Please swap "metronome" for "pendulum" throughout the material below and reproduce it with no other changes.

TASK DATA
>>>

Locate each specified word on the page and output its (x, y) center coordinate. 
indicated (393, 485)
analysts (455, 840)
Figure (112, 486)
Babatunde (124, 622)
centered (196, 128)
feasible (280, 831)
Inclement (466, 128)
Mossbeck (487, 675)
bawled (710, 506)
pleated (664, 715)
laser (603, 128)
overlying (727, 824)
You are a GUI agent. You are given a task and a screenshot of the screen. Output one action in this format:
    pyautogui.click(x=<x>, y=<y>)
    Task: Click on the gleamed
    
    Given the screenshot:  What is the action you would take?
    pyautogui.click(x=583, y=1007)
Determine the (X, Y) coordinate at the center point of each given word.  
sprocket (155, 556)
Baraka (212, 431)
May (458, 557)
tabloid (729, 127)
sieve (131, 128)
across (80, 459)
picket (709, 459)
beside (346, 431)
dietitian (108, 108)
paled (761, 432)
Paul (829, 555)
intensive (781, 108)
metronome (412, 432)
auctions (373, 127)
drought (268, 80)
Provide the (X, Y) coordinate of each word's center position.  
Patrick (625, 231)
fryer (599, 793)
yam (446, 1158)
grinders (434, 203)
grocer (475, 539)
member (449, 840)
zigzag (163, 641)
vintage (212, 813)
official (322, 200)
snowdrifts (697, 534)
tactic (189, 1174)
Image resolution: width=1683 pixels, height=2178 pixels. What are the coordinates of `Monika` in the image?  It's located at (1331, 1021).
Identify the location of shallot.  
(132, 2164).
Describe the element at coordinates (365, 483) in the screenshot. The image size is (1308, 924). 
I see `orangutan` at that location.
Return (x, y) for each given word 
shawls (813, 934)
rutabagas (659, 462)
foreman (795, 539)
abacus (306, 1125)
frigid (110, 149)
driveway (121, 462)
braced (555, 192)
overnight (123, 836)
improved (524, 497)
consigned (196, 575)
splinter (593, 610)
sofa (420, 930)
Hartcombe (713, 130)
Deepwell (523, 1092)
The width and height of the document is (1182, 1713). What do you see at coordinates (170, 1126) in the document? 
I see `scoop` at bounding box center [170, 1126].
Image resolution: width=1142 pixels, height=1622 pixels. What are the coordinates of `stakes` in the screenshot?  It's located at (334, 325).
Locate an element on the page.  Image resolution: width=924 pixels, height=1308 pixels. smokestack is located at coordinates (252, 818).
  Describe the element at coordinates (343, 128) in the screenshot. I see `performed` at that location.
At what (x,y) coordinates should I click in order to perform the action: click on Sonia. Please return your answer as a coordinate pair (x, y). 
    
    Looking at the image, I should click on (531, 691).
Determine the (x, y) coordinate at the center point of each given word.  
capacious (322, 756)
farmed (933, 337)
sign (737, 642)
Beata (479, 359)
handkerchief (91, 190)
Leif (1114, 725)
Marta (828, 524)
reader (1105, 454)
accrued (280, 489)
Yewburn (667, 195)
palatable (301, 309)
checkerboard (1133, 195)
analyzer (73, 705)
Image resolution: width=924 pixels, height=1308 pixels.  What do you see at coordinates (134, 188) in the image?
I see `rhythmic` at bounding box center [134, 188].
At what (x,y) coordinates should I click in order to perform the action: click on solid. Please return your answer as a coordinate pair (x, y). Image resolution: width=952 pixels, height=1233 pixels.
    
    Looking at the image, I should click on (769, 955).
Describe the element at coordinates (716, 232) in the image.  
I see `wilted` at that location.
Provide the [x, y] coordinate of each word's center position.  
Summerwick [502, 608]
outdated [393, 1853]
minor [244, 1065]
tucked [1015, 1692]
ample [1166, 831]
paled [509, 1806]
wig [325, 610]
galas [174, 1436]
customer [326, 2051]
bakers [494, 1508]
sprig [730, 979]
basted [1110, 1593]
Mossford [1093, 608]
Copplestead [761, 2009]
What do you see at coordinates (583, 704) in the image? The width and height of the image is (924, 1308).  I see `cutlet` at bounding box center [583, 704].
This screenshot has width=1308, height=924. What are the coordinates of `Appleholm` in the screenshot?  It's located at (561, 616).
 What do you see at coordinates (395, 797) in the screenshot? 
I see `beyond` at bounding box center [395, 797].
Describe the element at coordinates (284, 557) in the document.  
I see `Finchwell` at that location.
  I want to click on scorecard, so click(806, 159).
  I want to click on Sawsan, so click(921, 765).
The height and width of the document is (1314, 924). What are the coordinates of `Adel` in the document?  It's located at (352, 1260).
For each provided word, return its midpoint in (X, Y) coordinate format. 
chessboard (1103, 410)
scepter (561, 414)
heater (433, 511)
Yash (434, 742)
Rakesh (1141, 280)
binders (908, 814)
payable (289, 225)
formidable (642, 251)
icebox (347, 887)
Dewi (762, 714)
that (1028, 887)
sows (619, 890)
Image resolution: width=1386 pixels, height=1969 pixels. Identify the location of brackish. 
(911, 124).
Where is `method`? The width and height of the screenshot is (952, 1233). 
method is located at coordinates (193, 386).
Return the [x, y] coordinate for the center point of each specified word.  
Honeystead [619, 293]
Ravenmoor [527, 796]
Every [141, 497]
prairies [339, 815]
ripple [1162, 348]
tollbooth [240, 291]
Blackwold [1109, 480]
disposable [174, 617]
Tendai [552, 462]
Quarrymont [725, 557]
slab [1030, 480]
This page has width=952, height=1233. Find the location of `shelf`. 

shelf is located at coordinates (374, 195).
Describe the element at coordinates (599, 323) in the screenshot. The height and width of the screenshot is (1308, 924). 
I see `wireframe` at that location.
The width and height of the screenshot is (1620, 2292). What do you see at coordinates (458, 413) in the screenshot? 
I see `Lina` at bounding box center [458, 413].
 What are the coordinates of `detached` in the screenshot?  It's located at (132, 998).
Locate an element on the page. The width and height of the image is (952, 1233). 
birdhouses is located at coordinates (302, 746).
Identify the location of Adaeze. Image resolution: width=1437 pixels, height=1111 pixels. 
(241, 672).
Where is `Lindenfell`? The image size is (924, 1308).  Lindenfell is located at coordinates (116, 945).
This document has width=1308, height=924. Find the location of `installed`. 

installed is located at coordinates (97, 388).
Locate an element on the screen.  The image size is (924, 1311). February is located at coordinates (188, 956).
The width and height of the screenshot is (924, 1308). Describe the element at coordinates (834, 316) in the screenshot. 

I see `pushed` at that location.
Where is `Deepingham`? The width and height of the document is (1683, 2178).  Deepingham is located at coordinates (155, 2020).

<<<

SOLUTION FOR THIS TASK
Locate each specified word on the page and output its (x, y) center coordinate. 
indicated (393, 485)
analysts (455, 840)
Figure (112, 486)
Babatunde (124, 622)
centered (196, 128)
feasible (280, 831)
Inclement (466, 128)
Mossbeck (487, 675)
bawled (710, 506)
pleated (664, 715)
laser (603, 128)
overlying (727, 824)
You are a GUI agent. You are given a task and a screenshot of the screen. Output one action in this format:
    pyautogui.click(x=<x>, y=<y>)
    Task: Click on the gleamed
    
    Given the screenshot:  What is the action you would take?
    pyautogui.click(x=583, y=1007)
Determine the (X, Y) coordinate at the center point of each given word.  
sprocket (155, 556)
Baraka (212, 431)
May (458, 557)
tabloid (729, 127)
sieve (131, 128)
across (80, 459)
picket (709, 459)
beside (346, 431)
dietitian (108, 108)
paled (761, 432)
Paul (829, 555)
intensive (781, 108)
pendulum (412, 432)
auctions (373, 127)
drought (268, 80)
Provide the (X, Y) coordinate of each word's center position.  
Patrick (625, 231)
fryer (599, 793)
yam (446, 1158)
grinders (434, 203)
grocer (475, 539)
member (449, 840)
zigzag (163, 641)
vintage (212, 813)
official (322, 200)
snowdrifts (697, 534)
tactic (189, 1174)
Image resolution: width=1683 pixels, height=2178 pixels. What are the coordinates of `Monika` in the image?  It's located at (1331, 1021).
Identify the location of shallot.  
(132, 2164).
Describe the element at coordinates (365, 483) in the screenshot. The image size is (1308, 924). 
I see `orangutan` at that location.
Return (x, y) for each given word 
shawls (813, 934)
rutabagas (659, 462)
foreman (795, 539)
abacus (306, 1125)
frigid (110, 149)
driveway (121, 462)
braced (555, 192)
overnight (123, 836)
improved (524, 497)
consigned (196, 575)
splinter (593, 610)
sofa (420, 930)
Hartcombe (713, 130)
Deepwell (523, 1092)
The width and height of the document is (1182, 1713). What do you see at coordinates (170, 1126) in the document? 
I see `scoop` at bounding box center [170, 1126].
Image resolution: width=1142 pixels, height=1622 pixels. What are the coordinates of `stakes` in the screenshot?  It's located at (334, 325).
Locate an element on the page.  Image resolution: width=924 pixels, height=1308 pixels. smokestack is located at coordinates (252, 818).
  Describe the element at coordinates (343, 128) in the screenshot. I see `performed` at that location.
At what (x,y) coordinates should I click in order to perform the action: click on Sonia. Please return your answer as a coordinate pair (x, y). 
    
    Looking at the image, I should click on (531, 691).
Determine the (x, y) coordinate at the center point of each given word.  
capacious (322, 756)
farmed (933, 337)
sign (737, 642)
Beata (479, 359)
handkerchief (91, 190)
Leif (1114, 725)
Marta (828, 524)
reader (1105, 454)
accrued (280, 489)
Yewburn (667, 195)
palatable (301, 309)
checkerboard (1133, 195)
analyzer (73, 705)
Image resolution: width=924 pixels, height=1308 pixels.  What do you see at coordinates (134, 188) in the image?
I see `rhythmic` at bounding box center [134, 188].
At what (x,y) coordinates should I click in order to perform the action: click on solid. Please return your answer as a coordinate pair (x, y). Image resolution: width=952 pixels, height=1233 pixels.
    
    Looking at the image, I should click on (769, 955).
Describe the element at coordinates (716, 232) in the image.  
I see `wilted` at that location.
Provide the [x, y] coordinate of each word's center position.  
Summerwick [502, 608]
outdated [393, 1853]
minor [244, 1065]
tucked [1015, 1692]
ample [1166, 831]
paled [509, 1806]
wig [325, 610]
galas [174, 1436]
customer [326, 2051]
bakers [494, 1508]
sprig [730, 979]
basted [1110, 1593]
Mossford [1093, 608]
Copplestead [761, 2009]
What do you see at coordinates (583, 704) in the image? The width and height of the image is (924, 1308).  I see `cutlet` at bounding box center [583, 704].
This screenshot has width=1308, height=924. What are the coordinates of `Appleholm` in the screenshot?  It's located at (561, 616).
 What do you see at coordinates (395, 797) in the screenshot? 
I see `beyond` at bounding box center [395, 797].
Describe the element at coordinates (284, 557) in the document.  
I see `Finchwell` at that location.
  I want to click on scorecard, so click(806, 159).
  I want to click on Sawsan, so click(921, 765).
The height and width of the document is (1314, 924). What are the coordinates of `Adel` in the document?  It's located at (352, 1260).
For each provided word, return its midpoint in (X, Y) coordinate format. 
chessboard (1103, 410)
scepter (561, 414)
heater (433, 511)
Yash (434, 742)
Rakesh (1141, 280)
binders (908, 814)
payable (289, 225)
formidable (642, 251)
icebox (347, 887)
Dewi (762, 714)
that (1028, 887)
sows (619, 890)
Image resolution: width=1386 pixels, height=1969 pixels. Identify the location of brackish. 
(911, 124).
Where is `method`? The width and height of the screenshot is (952, 1233). 
method is located at coordinates (193, 386).
Return the [x, y] coordinate for the center point of each specified word.  
Honeystead [619, 293]
Ravenmoor [527, 796]
Every [141, 497]
prairies [339, 815]
ripple [1162, 348]
tollbooth [240, 291]
Blackwold [1109, 480]
disposable [174, 617]
Tendai [552, 462]
Quarrymont [725, 557]
slab [1030, 480]
This page has width=952, height=1233. Find the location of `shelf`. 

shelf is located at coordinates (374, 195).
Describe the element at coordinates (599, 323) in the screenshot. The height and width of the screenshot is (1308, 924). 
I see `wireframe` at that location.
The width and height of the screenshot is (1620, 2292). What do you see at coordinates (458, 413) in the screenshot? 
I see `Lina` at bounding box center [458, 413].
 What are the coordinates of `detached` in the screenshot?  It's located at (132, 998).
Locate an element on the page. The width and height of the image is (952, 1233). 
birdhouses is located at coordinates (302, 746).
Identify the location of Adaeze. Image resolution: width=1437 pixels, height=1111 pixels. 
(241, 672).
Where is `Lindenfell`? The image size is (924, 1308).  Lindenfell is located at coordinates (116, 945).
This document has width=1308, height=924. Find the location of `installed`. 

installed is located at coordinates (97, 388).
Locate an element on the screen.  The image size is (924, 1311). February is located at coordinates (188, 956).
The width and height of the screenshot is (924, 1308). Describe the element at coordinates (834, 316) in the screenshot. 

I see `pushed` at that location.
Where is `Deepingham`? The width and height of the document is (1683, 2178).  Deepingham is located at coordinates (155, 2020).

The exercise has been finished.